Find the line containing "grey cone: 9 -> 7" in the entries below. Reproduce that line and each one after it to the end, exactly, with no other lines.

Segment Start: AVAILABLE RECORDS

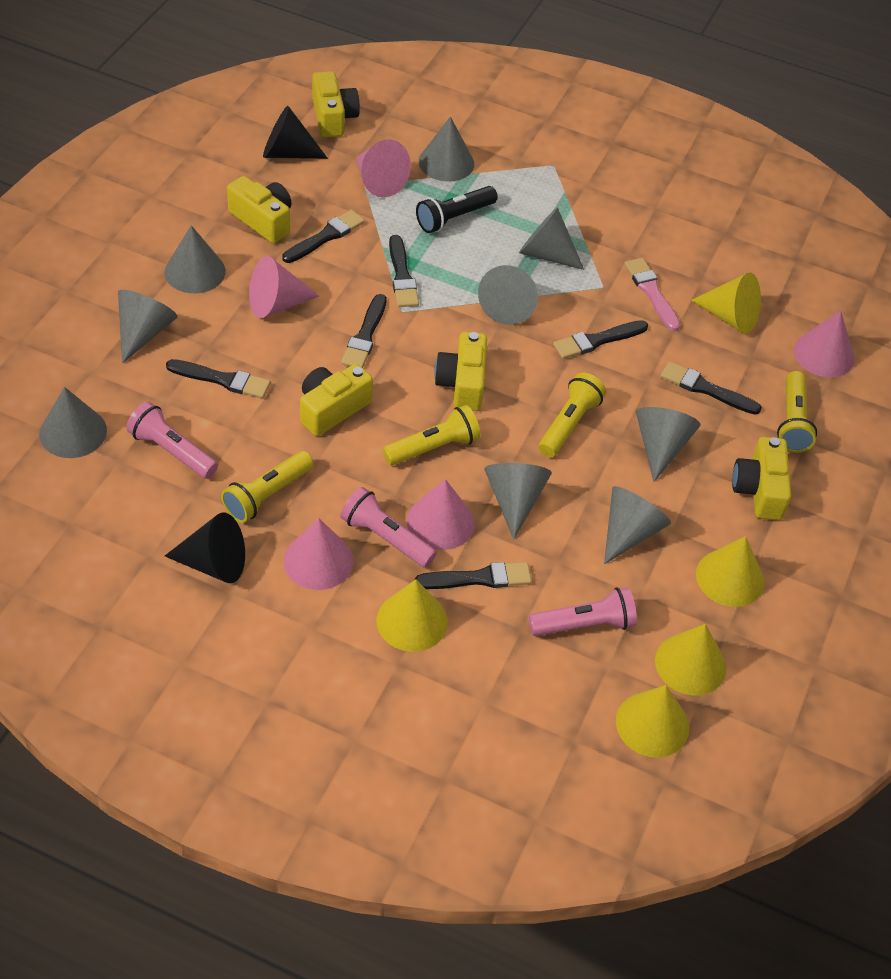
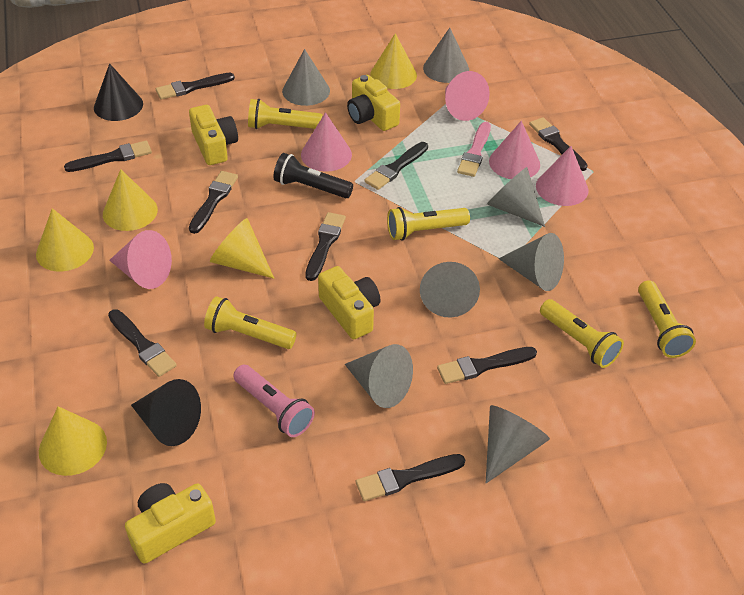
black brush: 7 -> 9
grey cone: 9 -> 7
pink flashlight: 3 -> 1
yellow camera: 5 -> 4
yellow flashlight: 4 -> 5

Segment End: AVAILABLE RECORDS

### SOLUTION
grey cone: 9 -> 7
pink flashlight: 3 -> 1
yellow camera: 5 -> 4
yellow flashlight: 4 -> 5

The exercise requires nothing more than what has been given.